>>>

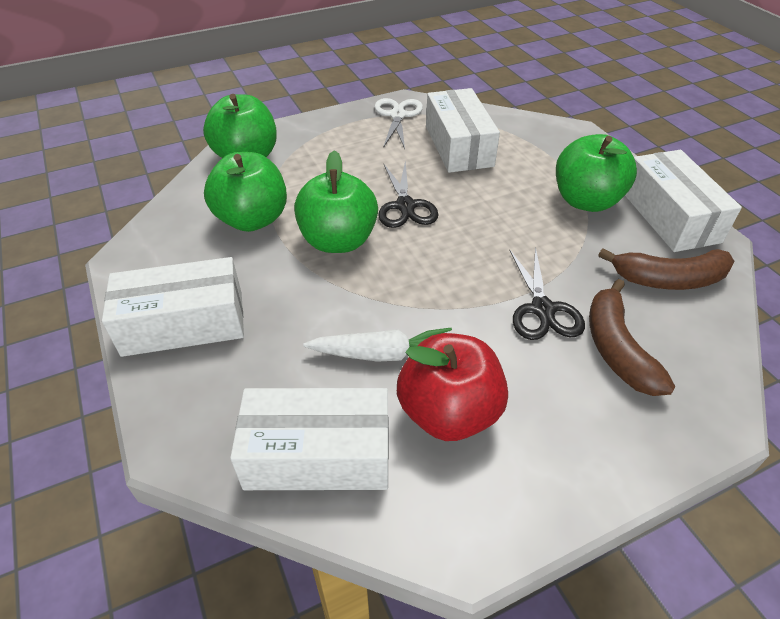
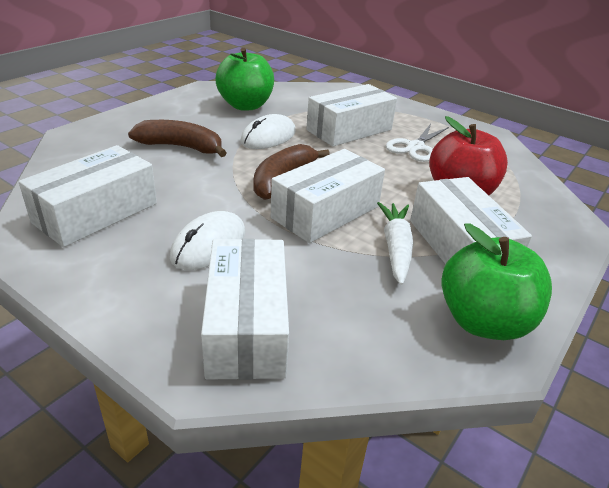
black scissors: 2 -> 0
green apple: 4 -> 2
white box: 4 -> 5
white mouse: 0 -> 2

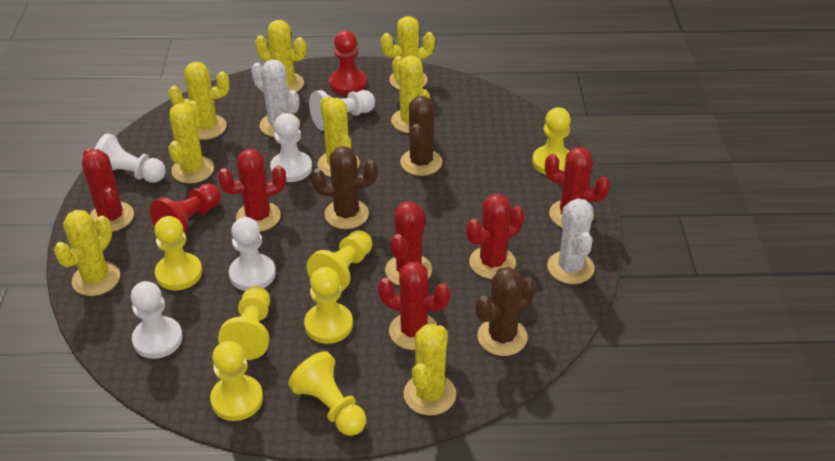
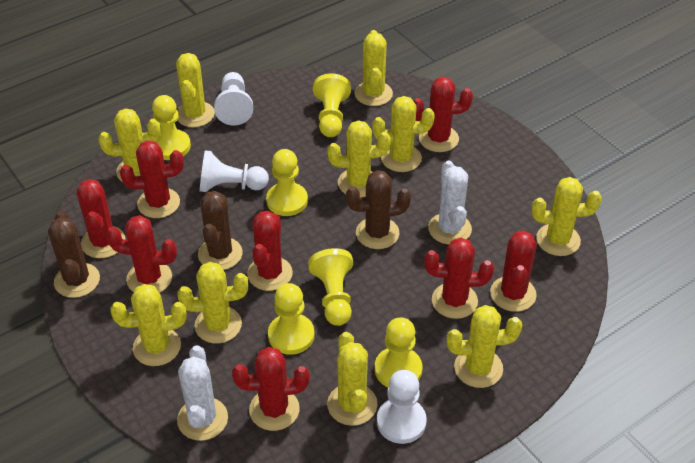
red cactus: 6 -> 8
red pawn: 2 -> 0
white pawn: 5 -> 3
yellow cactus: 8 -> 10
yellow pawn: 7 -> 6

<<<

Above are the records; transcribe them exactly without the pictures.

black scissors: 2 -> 0
green apple: 4 -> 2
white box: 4 -> 5
white mouse: 0 -> 2

red cactus: 6 -> 8
red pawn: 2 -> 0
white pawn: 5 -> 3
yellow cactus: 8 -> 10
yellow pawn: 7 -> 6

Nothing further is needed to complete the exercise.